BEGIN MATERIAL PROVIDED

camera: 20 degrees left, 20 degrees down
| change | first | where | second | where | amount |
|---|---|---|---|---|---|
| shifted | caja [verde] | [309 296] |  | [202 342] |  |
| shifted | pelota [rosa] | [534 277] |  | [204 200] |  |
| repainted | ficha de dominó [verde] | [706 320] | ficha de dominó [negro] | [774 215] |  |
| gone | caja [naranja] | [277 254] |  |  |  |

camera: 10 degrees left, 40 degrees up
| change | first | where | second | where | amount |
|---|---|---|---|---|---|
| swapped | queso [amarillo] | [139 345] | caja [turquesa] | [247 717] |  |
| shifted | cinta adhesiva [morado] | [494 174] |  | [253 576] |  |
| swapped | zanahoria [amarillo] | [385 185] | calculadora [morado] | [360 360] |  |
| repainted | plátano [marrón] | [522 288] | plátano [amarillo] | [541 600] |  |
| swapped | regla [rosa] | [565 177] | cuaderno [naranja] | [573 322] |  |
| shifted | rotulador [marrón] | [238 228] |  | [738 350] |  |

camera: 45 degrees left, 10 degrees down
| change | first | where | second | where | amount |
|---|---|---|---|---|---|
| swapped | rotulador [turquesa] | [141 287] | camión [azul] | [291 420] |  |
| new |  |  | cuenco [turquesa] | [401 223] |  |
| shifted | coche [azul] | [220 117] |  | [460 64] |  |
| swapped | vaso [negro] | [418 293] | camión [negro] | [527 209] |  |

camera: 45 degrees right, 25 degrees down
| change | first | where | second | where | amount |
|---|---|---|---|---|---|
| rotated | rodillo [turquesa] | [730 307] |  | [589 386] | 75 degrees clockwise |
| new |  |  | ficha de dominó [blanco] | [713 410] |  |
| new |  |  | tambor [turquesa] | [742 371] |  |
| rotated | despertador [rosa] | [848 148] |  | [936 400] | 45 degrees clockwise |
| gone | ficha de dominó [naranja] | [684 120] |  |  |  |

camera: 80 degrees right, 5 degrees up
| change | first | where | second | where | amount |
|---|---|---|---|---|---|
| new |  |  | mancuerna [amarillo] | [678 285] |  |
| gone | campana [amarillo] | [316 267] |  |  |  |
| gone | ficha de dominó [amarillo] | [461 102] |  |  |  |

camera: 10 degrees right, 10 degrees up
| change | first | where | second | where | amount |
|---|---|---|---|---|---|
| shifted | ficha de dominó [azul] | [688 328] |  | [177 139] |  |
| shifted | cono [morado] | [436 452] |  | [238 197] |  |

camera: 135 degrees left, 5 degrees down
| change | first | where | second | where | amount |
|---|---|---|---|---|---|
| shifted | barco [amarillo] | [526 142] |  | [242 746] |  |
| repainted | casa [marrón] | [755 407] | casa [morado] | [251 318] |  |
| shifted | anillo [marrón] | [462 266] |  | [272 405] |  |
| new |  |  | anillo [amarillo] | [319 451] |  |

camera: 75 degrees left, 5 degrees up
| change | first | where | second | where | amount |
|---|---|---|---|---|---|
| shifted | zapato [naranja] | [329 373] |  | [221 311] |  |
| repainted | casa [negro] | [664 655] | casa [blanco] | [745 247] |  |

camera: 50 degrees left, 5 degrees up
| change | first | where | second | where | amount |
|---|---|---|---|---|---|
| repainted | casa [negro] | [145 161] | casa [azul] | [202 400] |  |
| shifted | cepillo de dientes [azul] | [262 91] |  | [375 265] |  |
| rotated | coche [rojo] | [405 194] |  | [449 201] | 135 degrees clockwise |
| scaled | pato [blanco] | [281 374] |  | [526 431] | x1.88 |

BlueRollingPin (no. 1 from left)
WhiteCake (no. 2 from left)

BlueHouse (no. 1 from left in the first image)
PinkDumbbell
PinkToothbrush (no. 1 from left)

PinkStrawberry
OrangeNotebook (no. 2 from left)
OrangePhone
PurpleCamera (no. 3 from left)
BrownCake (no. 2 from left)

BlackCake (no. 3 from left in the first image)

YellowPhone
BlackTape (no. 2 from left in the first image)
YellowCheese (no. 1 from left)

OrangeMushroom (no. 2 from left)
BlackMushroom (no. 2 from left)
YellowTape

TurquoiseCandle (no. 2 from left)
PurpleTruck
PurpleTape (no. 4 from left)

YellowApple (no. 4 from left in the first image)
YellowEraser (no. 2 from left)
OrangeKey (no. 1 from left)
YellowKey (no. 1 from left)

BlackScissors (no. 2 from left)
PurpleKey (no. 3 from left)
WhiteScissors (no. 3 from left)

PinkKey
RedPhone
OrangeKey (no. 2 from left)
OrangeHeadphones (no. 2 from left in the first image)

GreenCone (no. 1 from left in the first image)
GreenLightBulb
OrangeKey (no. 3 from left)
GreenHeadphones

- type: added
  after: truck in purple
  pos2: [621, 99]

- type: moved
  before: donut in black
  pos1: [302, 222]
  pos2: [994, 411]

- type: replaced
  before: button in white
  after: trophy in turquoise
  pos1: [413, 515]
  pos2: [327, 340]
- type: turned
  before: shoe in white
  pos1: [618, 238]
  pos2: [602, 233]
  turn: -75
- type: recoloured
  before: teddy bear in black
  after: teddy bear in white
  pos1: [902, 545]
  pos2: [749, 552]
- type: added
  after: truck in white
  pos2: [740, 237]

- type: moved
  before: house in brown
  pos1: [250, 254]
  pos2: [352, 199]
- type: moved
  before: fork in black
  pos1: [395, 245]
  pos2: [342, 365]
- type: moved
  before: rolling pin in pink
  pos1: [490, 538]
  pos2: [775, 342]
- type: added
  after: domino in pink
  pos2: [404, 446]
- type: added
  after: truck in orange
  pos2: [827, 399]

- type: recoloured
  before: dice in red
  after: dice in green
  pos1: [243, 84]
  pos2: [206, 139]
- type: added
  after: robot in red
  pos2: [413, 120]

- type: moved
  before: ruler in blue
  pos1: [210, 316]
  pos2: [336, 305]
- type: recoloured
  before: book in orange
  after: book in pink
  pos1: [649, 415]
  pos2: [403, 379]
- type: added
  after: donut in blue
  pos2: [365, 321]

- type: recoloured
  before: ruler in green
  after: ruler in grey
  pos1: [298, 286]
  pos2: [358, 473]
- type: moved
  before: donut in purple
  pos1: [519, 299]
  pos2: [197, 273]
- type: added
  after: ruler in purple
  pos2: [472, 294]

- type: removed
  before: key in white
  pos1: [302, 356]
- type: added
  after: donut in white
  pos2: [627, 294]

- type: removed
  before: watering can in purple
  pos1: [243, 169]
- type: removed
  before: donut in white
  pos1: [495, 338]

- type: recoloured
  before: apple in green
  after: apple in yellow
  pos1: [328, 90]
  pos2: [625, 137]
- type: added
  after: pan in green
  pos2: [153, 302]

END MATERIAL PROVIDED

§ **WHAT TO PRODUCE**:
Look above for the line holding "pos2: [413, 120]" and the line holding "after: donut in blue". Retype both, and every line between them, word for word and nothing else.

§ **REPLY**:
  pos2: [413, 120]

- type: moved
  before: ruler in blue
  pos1: [210, 316]
  pos2: [336, 305]
- type: recoloured
  before: book in orange
  after: book in pink
  pos1: [649, 415]
  pos2: [403, 379]
- type: added
  after: donut in blue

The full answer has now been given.